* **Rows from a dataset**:
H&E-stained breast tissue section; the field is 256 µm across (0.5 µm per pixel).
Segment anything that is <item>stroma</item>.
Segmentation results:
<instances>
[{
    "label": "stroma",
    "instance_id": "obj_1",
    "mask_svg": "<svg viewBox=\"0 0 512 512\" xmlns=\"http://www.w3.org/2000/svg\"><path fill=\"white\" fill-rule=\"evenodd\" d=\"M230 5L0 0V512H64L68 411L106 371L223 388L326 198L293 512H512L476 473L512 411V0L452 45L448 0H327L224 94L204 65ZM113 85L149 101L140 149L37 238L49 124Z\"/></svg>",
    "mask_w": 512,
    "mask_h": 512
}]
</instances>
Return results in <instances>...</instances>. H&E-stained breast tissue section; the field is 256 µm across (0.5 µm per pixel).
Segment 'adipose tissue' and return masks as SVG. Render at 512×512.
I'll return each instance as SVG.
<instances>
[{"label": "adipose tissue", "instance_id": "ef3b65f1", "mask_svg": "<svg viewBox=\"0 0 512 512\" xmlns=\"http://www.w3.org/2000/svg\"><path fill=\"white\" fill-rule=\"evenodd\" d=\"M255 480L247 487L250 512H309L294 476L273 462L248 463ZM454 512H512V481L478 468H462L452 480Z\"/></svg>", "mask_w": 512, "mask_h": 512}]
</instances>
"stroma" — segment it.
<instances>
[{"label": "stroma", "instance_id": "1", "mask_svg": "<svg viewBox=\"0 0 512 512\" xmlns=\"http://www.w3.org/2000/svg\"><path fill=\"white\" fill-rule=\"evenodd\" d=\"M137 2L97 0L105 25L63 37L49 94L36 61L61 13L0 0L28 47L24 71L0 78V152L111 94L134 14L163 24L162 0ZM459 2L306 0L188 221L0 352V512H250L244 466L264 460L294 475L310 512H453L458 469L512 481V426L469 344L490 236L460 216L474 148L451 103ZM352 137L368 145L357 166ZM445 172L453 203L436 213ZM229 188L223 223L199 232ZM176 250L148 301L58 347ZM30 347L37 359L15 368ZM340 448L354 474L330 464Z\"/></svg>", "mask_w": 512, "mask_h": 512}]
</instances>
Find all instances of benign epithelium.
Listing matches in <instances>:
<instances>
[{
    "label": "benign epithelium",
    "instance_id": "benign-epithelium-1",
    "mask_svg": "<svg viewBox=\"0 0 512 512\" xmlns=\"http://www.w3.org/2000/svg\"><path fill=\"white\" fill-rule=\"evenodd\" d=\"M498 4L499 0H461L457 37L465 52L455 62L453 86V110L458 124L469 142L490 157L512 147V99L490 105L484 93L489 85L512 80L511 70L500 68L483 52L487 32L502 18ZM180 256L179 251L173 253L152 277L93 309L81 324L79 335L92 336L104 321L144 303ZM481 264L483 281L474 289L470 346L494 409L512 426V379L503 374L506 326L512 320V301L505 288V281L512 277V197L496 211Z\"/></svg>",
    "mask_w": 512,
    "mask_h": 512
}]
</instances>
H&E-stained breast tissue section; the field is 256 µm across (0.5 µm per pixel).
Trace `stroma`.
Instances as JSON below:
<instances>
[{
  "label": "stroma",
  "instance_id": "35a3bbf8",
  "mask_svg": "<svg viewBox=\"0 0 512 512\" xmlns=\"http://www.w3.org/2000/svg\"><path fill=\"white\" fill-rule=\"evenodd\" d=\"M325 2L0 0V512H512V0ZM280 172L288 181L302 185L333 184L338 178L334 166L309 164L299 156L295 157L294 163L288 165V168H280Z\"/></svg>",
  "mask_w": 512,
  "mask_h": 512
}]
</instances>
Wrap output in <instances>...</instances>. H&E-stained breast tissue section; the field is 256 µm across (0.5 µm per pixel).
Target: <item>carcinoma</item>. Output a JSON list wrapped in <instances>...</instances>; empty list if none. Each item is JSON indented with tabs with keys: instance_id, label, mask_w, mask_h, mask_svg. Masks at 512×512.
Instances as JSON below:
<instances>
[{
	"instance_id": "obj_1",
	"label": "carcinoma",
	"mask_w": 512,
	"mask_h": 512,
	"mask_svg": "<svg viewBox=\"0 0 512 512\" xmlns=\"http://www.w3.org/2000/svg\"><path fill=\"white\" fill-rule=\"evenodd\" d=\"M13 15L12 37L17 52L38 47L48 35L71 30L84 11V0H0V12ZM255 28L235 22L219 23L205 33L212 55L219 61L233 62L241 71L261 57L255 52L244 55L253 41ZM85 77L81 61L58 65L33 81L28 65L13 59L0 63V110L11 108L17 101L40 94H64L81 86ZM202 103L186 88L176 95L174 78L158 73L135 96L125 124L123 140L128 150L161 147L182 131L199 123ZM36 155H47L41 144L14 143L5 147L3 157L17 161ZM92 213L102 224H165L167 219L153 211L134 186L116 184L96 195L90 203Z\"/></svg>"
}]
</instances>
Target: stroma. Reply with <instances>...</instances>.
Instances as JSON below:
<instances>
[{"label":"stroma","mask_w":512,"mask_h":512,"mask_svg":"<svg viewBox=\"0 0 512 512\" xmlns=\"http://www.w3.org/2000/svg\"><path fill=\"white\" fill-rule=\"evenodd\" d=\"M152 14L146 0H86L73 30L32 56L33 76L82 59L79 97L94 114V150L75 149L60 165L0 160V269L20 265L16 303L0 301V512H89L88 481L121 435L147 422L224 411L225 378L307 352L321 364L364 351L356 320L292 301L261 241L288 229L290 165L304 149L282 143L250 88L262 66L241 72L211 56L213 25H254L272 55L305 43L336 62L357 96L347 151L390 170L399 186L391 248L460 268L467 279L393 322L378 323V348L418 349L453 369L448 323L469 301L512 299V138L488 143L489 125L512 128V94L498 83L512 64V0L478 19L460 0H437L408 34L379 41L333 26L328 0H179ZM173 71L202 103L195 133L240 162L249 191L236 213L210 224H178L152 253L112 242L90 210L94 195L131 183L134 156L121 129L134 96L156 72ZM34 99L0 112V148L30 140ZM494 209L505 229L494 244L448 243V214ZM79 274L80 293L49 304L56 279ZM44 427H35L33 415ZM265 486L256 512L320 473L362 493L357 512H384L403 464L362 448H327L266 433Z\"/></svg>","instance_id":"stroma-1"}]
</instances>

* **WHAT YOU WILL DO**:
Give the material above again, word for word.

* **RESULT FOR THIS EXERCISE**:
H&E-stained breast tissue section; the field is 256 µm across (0.5 µm per pixel).
Segment anything that is <item>stroma</item>.
Segmentation results:
<instances>
[{
    "label": "stroma",
    "instance_id": "obj_1",
    "mask_svg": "<svg viewBox=\"0 0 512 512\" xmlns=\"http://www.w3.org/2000/svg\"><path fill=\"white\" fill-rule=\"evenodd\" d=\"M230 5L0 0V512H64L68 411L106 371L223 388L326 198L293 512H512L476 473L512 411V0L452 45L448 0H327L224 94L204 65ZM113 85L149 101L140 149L37 238L49 124Z\"/></svg>",
    "mask_w": 512,
    "mask_h": 512
}]
</instances>
Return results in <instances>...</instances>. H&E-stained breast tissue section; the field is 256 µm across (0.5 µm per pixel).
Segment 'adipose tissue' and return masks as SVG. Render at 512×512.
I'll return each instance as SVG.
<instances>
[{"label": "adipose tissue", "instance_id": "ef3b65f1", "mask_svg": "<svg viewBox=\"0 0 512 512\" xmlns=\"http://www.w3.org/2000/svg\"><path fill=\"white\" fill-rule=\"evenodd\" d=\"M255 480L247 487L250 512H309L294 476L273 462L248 463ZM454 512H512V481L478 468H462L452 480Z\"/></svg>", "mask_w": 512, "mask_h": 512}]
</instances>
"stroma" — segment it.
<instances>
[{"label": "stroma", "instance_id": "1", "mask_svg": "<svg viewBox=\"0 0 512 512\" xmlns=\"http://www.w3.org/2000/svg\"><path fill=\"white\" fill-rule=\"evenodd\" d=\"M137 2L97 0L105 25L63 37L49 94L36 61L61 13L0 0L28 47L24 71L0 78V152L111 94L134 14L163 24L162 0ZM459 2L306 0L188 221L0 352V512H250L244 466L264 460L294 475L310 512H453L458 469L512 481V426L469 344L490 236L460 216L474 148L451 103ZM352 137L368 145L357 166ZM445 172L453 203L436 213ZM229 188L223 223L199 232ZM176 250L148 301L58 347ZM30 347L37 359L15 368ZM340 448L354 474L330 464Z\"/></svg>", "mask_w": 512, "mask_h": 512}]
</instances>
Find all instances of benign epithelium.
Listing matches in <instances>:
<instances>
[{
    "label": "benign epithelium",
    "instance_id": "benign-epithelium-1",
    "mask_svg": "<svg viewBox=\"0 0 512 512\" xmlns=\"http://www.w3.org/2000/svg\"><path fill=\"white\" fill-rule=\"evenodd\" d=\"M498 4L499 0H461L457 37L465 52L455 62L453 86V110L458 124L469 142L490 157L512 147V99L490 105L484 93L489 85L512 80L511 70L500 68L483 52L487 32L502 18ZM180 256L179 251L173 253L152 277L93 309L81 324L79 335L92 336L104 321L144 303ZM481 264L483 281L474 289L470 346L494 409L512 426V379L503 374L506 326L512 320V301L505 288V281L512 277V197L496 211Z\"/></svg>",
    "mask_w": 512,
    "mask_h": 512
}]
</instances>
H&E-stained breast tissue section; the field is 256 µm across (0.5 µm per pixel).
Trace `stroma`.
Instances as JSON below:
<instances>
[{
  "label": "stroma",
  "instance_id": "35a3bbf8",
  "mask_svg": "<svg viewBox=\"0 0 512 512\" xmlns=\"http://www.w3.org/2000/svg\"><path fill=\"white\" fill-rule=\"evenodd\" d=\"M325 2L0 0V512H512V0ZM280 172L288 181L302 185L333 184L338 178L334 166L309 164L299 156L295 157L294 163L288 165V168H280Z\"/></svg>",
  "mask_w": 512,
  "mask_h": 512
}]
</instances>
Wrap output in <instances>...</instances>. H&E-stained breast tissue section; the field is 256 µm across (0.5 µm per pixel).
Target: <item>carcinoma</item>. Output a JSON list wrapped in <instances>...</instances>; empty list if none. Each item is JSON indented with tabs with keys: instance_id, label, mask_w, mask_h, mask_svg. Masks at 512×512.
Instances as JSON below:
<instances>
[{
	"instance_id": "obj_1",
	"label": "carcinoma",
	"mask_w": 512,
	"mask_h": 512,
	"mask_svg": "<svg viewBox=\"0 0 512 512\" xmlns=\"http://www.w3.org/2000/svg\"><path fill=\"white\" fill-rule=\"evenodd\" d=\"M13 15L12 37L17 52L38 47L48 35L71 30L84 11V0H0V12ZM255 28L235 22L219 23L205 33L212 55L219 61L233 62L241 71L261 57L255 52L244 55L253 41ZM85 77L81 61L58 65L33 81L28 65L13 59L0 63V110L11 108L17 101L40 94H64L81 86ZM202 103L186 88L176 95L174 78L158 73L135 96L125 124L123 140L128 150L161 147L182 131L199 123ZM36 155H47L41 144L14 143L5 147L3 157L17 161ZM92 213L102 224H165L167 219L153 211L134 186L116 184L96 195L90 203Z\"/></svg>"
}]
</instances>
Target: stroma. Reply with <instances>...</instances>.
Instances as JSON below:
<instances>
[{"label":"stroma","mask_w":512,"mask_h":512,"mask_svg":"<svg viewBox=\"0 0 512 512\" xmlns=\"http://www.w3.org/2000/svg\"><path fill=\"white\" fill-rule=\"evenodd\" d=\"M152 14L146 0H86L73 30L32 56L33 76L82 59L79 97L94 114V150L75 149L60 165L0 160V269L20 265L16 303L0 301V512H89L88 481L121 435L147 422L224 411L225 378L307 352L321 364L364 351L356 320L292 301L261 241L288 229L290 165L304 149L282 143L250 88L262 66L241 72L211 56L213 25H254L272 55L305 43L336 62L357 96L347 151L390 170L399 186L391 248L460 268L467 279L393 322L378 323V348L418 349L453 369L448 323L469 301L512 299V138L488 143L489 125L512 128V94L498 83L512 64V0L478 19L460 0H437L408 34L379 41L333 26L328 0H179ZM173 71L202 103L195 133L240 162L249 191L236 213L210 224H178L152 253L112 242L90 210L94 195L131 183L134 156L121 129L134 96L156 72ZM34 99L0 112V148L30 140ZM494 209L505 229L494 244L448 243V214ZM79 274L80 293L49 304L56 279ZM44 427H35L33 415ZM265 486L256 512L320 473L362 493L357 512H384L403 464L362 448H327L266 433Z\"/></svg>","instance_id":"stroma-1"}]
</instances>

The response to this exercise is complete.